### PROBLEM DESCRIPTION
From the line with "white stacking toy: [253,450,327,544]" to the line with "pink cutting board: [517,187,571,274]", retype each line exactly as it stands in the records below, but skip the pictures.

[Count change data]
§

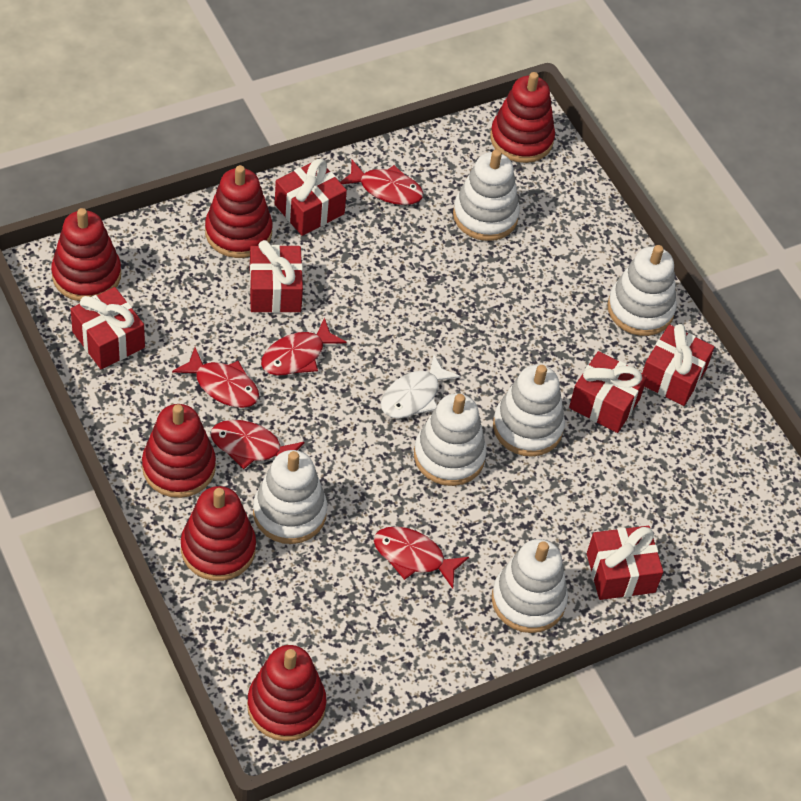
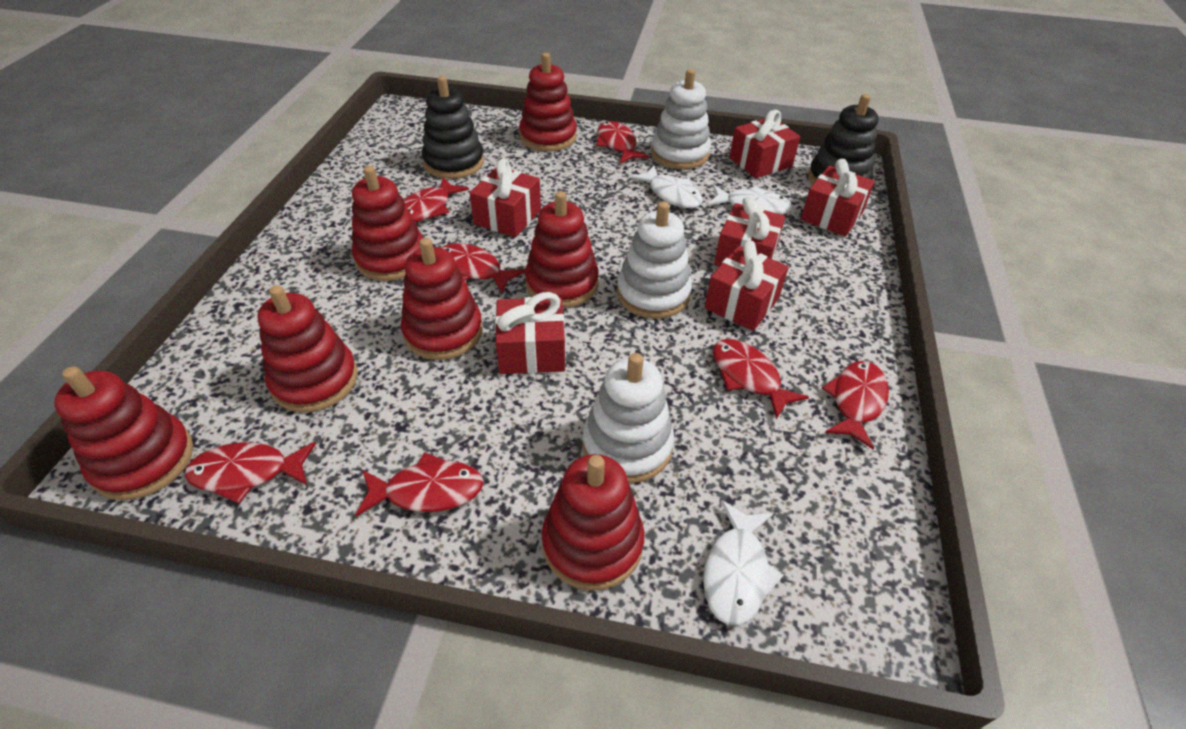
black stacking toy: none = 0 -> [422,76,484,179] [808,94,878,184] = 2
red fish: [172,347,259,408] [211,420,304,469] [261,317,347,375] [340,160,423,205] [374,527,469,589] = 5 -> [185,442,316,504] [355,452,484,516] [403,177,469,222] [441,243,525,294] [596,121,649,164] [713,339,809,419] [822,361,889,449] = 7
red stacking toy: [51,208,121,301] [142,404,216,498] [181,486,256,581] [205,165,272,258] [247,645,326,741] [490,72,555,163] = 6 -> [54,366,193,500] [258,285,358,412] [352,166,423,281] [401,238,483,360] [519,53,577,152] [525,191,599,308] [542,454,644,590] = 7
white fish: [381,355,461,418] = 1 -> [630,166,703,208] [703,500,784,626] [708,185,793,215] = 3
white stacking toy: [253,450,327,544] [414,393,487,486] [453,149,520,241] [492,539,568,633] [493,365,565,457] [607,245,677,336] = 6 -> [582,353,674,483] [617,201,692,319] [651,69,711,169] = 3

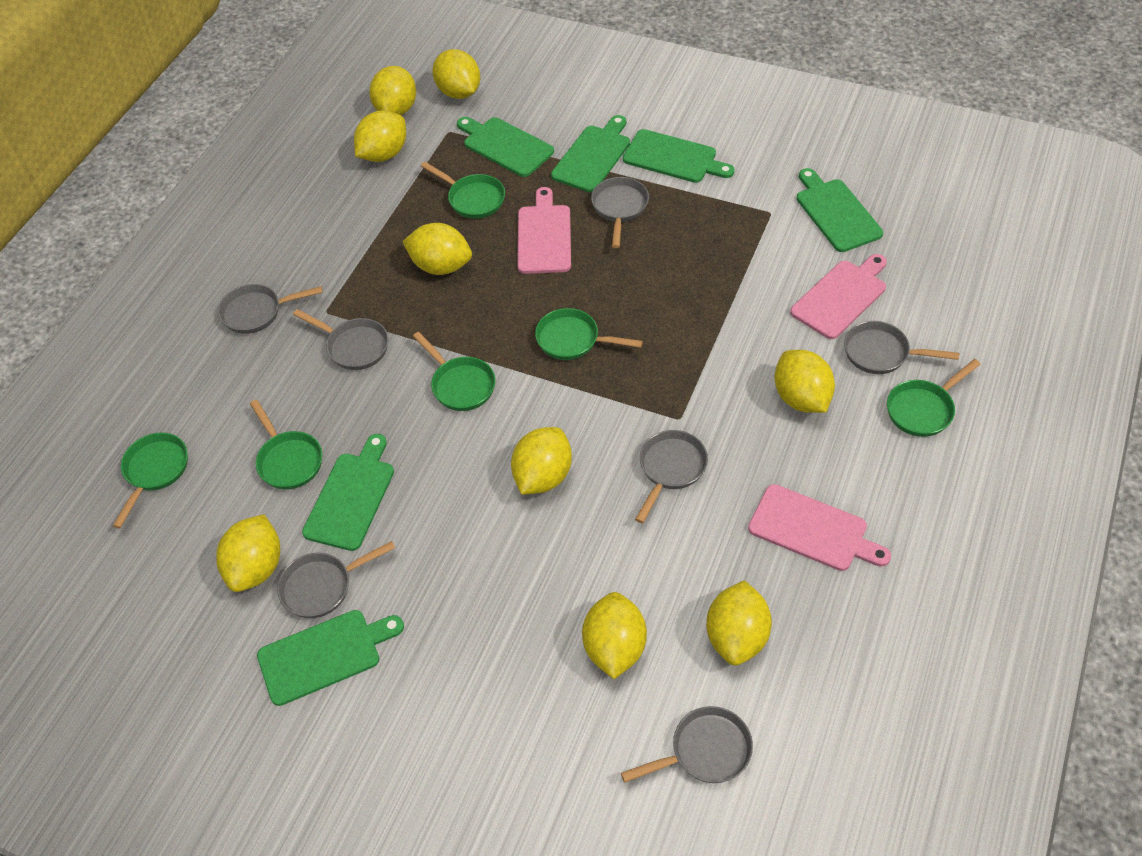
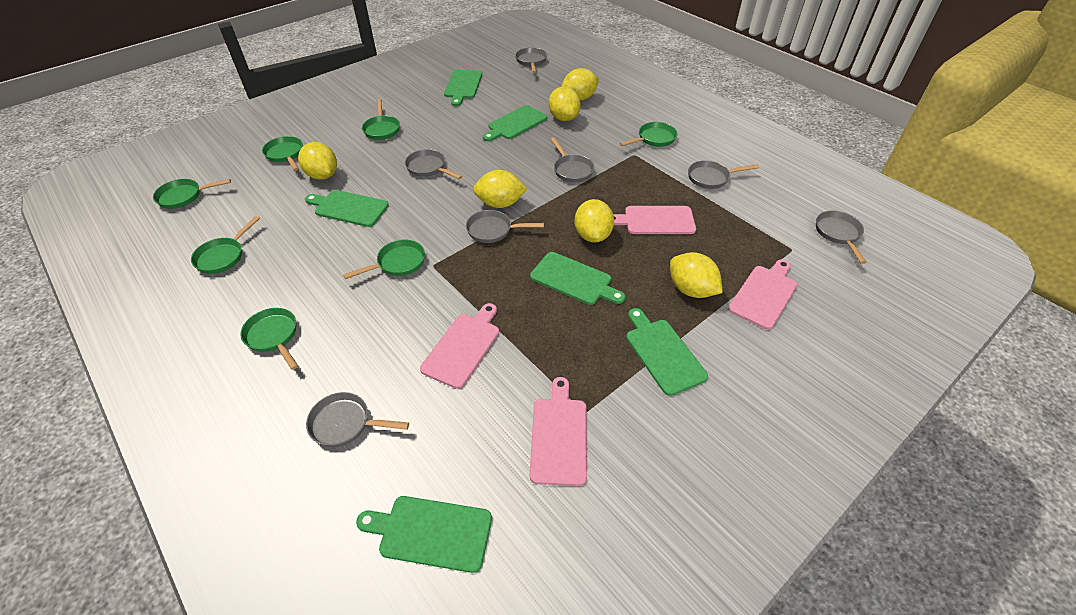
green pan: [113,432,188,528] [250,400,322,490] [413,332,496,411] [421,162,505,219] [535,308,643,360] [887,359,980,437] = 6 -> [153,179,231,209] [191,216,260,274] [240,308,298,370] [262,136,303,171] [343,239,425,279] [362,99,400,140] [620,122,677,147] = 7
pink cutting board: [517,187,571,274] [748,484,891,571] [790,254,887,339] = 3 -> [420,303,499,389] [530,377,587,486] [613,206,696,234] [728,259,797,330] = 4
yellow lemon: [216,514,280,592] [354,111,406,162] [369,66,416,115] [402,223,472,275] [432,49,481,99] [511,427,572,495] [582,592,647,679] [706,580,772,665] [775,350,835,413] = 9 -> [298,142,337,180] [473,170,527,208] [549,87,581,121] [561,68,599,101] [575,199,614,243] [670,252,723,298] = 6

§

### TASK OUTPUT
white stacking toy: [253,450,327,544] [414,393,487,486] [453,149,520,241] [492,539,568,633] [493,365,565,457] [607,245,677,336] = 6 -> [582,353,674,483] [617,201,692,319] [651,69,711,169] = 3

green pan: [113,432,188,528] [250,400,322,490] [413,332,496,411] [421,162,505,219] [535,308,643,360] [887,359,980,437] = 6 -> [153,179,231,209] [191,216,260,274] [240,308,298,370] [262,136,303,171] [343,239,425,279] [362,99,400,140] [620,122,677,147] = 7
pink cutting board: [517,187,571,274] [748,484,891,571] [790,254,887,339] = 3 -> [420,303,499,389] [530,377,587,486] [613,206,696,234] [728,259,797,330] = 4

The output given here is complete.